→ **Task directions**
Pick out every line in the listing below that contains the string "pixels", and copy each one. Case counts.

Records of locating words and elements:
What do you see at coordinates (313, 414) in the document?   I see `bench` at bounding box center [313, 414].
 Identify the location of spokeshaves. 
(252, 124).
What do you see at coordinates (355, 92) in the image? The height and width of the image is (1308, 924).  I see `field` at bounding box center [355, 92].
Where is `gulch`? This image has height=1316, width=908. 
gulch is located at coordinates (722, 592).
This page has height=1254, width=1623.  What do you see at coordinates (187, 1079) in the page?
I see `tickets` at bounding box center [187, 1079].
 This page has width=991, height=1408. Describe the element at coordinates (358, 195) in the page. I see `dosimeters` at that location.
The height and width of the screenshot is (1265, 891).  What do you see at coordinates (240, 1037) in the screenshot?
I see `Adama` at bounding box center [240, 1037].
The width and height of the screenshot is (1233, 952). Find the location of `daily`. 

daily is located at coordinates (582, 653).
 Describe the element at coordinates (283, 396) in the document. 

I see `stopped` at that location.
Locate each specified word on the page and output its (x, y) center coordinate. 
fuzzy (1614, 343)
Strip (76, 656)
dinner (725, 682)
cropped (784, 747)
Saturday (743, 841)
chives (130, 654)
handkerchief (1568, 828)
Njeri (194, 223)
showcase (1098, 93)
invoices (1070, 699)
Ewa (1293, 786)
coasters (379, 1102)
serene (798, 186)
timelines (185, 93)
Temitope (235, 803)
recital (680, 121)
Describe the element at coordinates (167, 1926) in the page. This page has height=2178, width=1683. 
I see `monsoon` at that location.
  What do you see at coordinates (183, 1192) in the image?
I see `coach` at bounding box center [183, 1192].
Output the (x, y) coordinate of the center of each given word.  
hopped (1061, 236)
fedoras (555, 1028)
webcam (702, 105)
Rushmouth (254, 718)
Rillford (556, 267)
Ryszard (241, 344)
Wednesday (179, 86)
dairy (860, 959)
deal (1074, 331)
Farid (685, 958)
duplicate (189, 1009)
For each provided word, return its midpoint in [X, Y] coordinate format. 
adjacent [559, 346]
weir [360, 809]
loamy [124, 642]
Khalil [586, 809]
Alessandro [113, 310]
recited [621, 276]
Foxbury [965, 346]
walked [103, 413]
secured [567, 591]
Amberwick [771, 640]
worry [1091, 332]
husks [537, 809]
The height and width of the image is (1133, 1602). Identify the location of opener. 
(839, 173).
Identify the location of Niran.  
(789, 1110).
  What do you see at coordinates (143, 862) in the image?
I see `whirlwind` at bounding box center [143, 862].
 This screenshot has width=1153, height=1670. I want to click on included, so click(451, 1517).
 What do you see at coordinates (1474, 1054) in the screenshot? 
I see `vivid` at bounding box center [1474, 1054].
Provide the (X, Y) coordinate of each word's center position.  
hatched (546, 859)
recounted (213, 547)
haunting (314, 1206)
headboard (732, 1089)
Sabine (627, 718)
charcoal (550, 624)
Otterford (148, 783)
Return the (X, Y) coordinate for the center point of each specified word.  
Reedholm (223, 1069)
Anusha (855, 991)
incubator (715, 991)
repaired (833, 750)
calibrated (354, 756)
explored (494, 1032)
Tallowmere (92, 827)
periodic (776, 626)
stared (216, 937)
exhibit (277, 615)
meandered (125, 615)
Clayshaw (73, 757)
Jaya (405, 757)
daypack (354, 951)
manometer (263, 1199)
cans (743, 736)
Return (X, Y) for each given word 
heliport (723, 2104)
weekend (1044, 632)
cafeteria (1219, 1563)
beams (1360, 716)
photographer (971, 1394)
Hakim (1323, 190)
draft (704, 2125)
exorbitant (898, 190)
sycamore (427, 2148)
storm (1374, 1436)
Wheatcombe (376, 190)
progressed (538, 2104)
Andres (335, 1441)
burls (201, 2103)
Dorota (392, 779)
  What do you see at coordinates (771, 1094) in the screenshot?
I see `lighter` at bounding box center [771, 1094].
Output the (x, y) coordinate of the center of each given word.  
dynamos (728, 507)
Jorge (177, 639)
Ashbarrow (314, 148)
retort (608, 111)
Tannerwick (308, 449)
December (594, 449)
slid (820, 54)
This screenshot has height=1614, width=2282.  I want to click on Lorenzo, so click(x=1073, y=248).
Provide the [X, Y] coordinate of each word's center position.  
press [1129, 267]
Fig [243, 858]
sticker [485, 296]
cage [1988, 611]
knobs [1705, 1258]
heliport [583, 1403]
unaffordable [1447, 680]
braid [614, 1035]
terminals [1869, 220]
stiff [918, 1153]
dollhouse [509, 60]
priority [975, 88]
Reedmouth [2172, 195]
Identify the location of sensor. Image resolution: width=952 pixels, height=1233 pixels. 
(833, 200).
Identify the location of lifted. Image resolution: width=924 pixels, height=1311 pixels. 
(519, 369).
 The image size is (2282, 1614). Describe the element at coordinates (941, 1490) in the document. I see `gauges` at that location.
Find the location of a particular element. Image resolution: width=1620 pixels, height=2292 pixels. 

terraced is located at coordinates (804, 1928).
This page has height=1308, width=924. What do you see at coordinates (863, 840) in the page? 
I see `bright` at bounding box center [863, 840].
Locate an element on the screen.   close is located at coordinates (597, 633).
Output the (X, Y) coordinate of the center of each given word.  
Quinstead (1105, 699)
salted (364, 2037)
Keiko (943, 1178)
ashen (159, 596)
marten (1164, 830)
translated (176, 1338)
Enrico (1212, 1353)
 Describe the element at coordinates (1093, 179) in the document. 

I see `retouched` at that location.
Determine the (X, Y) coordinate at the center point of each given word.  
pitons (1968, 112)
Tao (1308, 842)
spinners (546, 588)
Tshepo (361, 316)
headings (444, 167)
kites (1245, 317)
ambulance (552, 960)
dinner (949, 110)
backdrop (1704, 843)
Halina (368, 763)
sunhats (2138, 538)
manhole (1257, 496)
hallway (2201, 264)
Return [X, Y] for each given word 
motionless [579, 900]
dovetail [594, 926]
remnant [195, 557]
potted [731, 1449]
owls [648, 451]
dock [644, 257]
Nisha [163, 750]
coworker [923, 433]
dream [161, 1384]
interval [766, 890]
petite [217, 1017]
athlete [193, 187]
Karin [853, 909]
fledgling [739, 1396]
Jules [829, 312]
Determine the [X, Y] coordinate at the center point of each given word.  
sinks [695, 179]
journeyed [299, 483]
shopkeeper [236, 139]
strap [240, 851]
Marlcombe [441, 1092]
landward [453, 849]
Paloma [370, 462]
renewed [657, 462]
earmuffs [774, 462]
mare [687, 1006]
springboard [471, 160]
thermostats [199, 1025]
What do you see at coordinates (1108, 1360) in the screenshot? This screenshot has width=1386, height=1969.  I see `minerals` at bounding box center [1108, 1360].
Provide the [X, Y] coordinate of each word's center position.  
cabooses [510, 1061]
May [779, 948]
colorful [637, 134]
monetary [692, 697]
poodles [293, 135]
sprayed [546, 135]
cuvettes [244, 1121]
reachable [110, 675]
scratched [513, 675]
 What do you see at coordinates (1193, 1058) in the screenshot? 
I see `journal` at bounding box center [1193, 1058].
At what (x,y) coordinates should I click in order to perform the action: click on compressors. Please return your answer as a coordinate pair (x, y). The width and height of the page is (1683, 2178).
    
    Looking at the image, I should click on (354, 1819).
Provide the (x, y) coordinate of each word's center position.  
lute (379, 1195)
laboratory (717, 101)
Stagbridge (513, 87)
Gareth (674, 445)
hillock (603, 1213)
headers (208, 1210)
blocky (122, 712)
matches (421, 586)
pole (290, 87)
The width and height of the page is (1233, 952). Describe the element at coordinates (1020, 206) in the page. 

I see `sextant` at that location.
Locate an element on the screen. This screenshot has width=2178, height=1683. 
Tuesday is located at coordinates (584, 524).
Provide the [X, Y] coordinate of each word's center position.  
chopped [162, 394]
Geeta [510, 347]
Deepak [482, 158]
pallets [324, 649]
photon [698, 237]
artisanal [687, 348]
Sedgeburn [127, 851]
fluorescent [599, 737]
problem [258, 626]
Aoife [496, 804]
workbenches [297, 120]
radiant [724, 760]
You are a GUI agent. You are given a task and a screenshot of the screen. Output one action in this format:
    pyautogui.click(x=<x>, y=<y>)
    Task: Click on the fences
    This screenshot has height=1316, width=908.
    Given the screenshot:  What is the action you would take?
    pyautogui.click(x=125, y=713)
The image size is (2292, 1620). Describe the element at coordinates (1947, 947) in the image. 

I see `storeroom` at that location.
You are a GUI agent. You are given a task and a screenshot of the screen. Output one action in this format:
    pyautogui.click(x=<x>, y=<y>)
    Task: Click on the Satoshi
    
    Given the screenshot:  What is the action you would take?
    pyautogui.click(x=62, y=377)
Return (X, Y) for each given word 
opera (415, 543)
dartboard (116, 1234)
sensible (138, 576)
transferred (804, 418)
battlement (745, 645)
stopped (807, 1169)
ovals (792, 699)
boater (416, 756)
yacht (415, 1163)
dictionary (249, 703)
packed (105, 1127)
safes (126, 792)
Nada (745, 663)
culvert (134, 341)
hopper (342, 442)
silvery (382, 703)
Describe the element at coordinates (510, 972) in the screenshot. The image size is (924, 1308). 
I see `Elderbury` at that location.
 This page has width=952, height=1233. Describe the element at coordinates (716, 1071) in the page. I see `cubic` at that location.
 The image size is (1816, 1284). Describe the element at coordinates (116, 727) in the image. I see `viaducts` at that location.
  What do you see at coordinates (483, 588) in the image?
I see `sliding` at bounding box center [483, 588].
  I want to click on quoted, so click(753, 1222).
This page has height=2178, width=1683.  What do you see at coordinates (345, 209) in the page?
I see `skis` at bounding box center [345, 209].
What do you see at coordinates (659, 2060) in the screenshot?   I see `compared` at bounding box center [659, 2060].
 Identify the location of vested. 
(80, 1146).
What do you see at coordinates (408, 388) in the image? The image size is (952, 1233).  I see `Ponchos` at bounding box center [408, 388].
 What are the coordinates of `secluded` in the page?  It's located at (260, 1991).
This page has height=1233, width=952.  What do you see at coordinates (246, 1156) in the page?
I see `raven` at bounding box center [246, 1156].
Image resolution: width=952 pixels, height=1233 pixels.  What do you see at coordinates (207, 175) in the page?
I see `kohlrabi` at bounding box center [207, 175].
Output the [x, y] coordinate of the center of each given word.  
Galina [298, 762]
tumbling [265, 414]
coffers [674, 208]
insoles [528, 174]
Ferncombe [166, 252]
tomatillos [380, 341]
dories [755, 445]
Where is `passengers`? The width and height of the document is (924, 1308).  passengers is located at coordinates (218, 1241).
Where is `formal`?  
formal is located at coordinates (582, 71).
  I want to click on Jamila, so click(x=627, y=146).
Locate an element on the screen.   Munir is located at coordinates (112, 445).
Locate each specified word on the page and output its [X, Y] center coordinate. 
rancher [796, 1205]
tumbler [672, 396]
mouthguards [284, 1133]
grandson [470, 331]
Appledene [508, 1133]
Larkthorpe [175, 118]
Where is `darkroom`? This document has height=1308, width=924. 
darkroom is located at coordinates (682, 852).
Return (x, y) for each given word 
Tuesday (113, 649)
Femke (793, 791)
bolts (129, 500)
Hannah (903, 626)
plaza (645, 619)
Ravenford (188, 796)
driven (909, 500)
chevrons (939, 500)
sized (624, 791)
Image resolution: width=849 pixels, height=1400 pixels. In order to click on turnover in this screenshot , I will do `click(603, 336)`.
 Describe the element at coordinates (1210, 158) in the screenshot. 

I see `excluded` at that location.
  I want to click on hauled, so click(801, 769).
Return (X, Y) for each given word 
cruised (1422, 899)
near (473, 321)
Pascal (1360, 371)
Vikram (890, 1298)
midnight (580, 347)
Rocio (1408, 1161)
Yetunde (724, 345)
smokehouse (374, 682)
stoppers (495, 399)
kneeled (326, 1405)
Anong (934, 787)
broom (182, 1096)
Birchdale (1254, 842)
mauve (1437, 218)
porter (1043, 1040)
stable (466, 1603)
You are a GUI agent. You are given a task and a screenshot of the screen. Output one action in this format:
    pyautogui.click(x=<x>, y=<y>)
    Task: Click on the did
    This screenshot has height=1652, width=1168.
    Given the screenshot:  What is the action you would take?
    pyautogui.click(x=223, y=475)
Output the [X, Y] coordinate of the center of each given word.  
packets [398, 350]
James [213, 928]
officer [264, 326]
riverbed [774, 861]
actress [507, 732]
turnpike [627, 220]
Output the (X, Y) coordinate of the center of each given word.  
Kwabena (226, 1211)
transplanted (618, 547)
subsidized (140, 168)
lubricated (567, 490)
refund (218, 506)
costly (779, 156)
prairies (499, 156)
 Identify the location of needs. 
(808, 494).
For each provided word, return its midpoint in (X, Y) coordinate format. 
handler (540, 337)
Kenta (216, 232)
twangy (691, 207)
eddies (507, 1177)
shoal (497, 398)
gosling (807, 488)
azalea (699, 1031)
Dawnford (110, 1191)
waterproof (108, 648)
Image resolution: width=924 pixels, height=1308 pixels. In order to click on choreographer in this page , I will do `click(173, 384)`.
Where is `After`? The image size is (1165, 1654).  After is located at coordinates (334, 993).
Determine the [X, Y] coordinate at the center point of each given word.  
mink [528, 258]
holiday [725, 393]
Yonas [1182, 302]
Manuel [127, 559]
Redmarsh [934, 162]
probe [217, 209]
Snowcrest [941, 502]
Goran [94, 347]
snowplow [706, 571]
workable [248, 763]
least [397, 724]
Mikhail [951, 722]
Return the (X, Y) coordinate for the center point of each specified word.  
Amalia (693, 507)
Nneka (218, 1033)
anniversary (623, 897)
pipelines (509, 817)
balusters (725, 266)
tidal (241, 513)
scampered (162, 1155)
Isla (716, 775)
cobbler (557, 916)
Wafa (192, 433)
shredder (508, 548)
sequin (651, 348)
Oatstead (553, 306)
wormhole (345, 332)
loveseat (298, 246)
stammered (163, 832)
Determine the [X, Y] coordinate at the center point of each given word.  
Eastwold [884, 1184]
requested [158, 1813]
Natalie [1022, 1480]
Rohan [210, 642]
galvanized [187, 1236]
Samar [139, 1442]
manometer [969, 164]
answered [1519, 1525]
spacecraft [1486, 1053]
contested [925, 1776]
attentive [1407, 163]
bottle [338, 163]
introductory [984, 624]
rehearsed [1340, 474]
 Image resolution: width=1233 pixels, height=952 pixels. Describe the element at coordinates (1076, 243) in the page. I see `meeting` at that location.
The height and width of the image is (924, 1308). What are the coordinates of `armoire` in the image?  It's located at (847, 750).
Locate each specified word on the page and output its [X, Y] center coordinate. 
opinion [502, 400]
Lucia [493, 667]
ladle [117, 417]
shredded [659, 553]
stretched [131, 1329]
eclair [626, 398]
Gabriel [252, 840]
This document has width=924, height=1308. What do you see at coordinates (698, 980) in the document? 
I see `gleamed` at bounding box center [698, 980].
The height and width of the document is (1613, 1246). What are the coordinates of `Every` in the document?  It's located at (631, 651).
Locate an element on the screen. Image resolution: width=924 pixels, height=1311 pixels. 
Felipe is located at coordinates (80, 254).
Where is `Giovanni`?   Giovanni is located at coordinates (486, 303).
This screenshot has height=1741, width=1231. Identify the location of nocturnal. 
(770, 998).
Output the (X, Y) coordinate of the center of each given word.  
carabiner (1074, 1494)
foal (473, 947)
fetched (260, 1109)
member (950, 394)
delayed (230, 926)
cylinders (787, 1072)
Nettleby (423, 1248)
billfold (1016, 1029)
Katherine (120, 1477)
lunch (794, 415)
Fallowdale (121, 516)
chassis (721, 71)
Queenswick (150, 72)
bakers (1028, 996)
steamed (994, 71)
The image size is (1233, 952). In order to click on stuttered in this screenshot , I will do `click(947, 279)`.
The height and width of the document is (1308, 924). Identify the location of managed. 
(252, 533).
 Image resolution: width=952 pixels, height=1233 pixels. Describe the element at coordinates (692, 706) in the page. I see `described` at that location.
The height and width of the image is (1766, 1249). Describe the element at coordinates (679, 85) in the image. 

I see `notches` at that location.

→ **Written solution**
Identify the location of sensor. Image resolution: width=952 pixels, height=1233 pixels. 
Identify the location of lifted. Image resolution: width=924 pixels, height=1311 pixels. 
Find the location of a particular element. Image resolution: width=1620 pixels, height=2292 pixels. 
Image resolution: width=952 pixels, height=1233 pixels.  What do you see at coordinates (207, 175) in the page?
Image resolution: width=849 pixels, height=1400 pixels. In order to click on turnover in this screenshot , I will do `click(603, 336)`.
Image resolution: width=924 pixels, height=1308 pixels. In order to click on choreographer in this page , I will do `click(173, 384)`.
 Image resolution: width=1233 pixels, height=952 pixels. Describe the element at coordinates (1076, 243) in the page. I see `meeting` at that location.
Locate an element on the screen. Image resolution: width=924 pixels, height=1311 pixels. 
 Image resolution: width=952 pixels, height=1233 pixels. Describe the element at coordinates (692, 706) in the page. I see `described` at that location.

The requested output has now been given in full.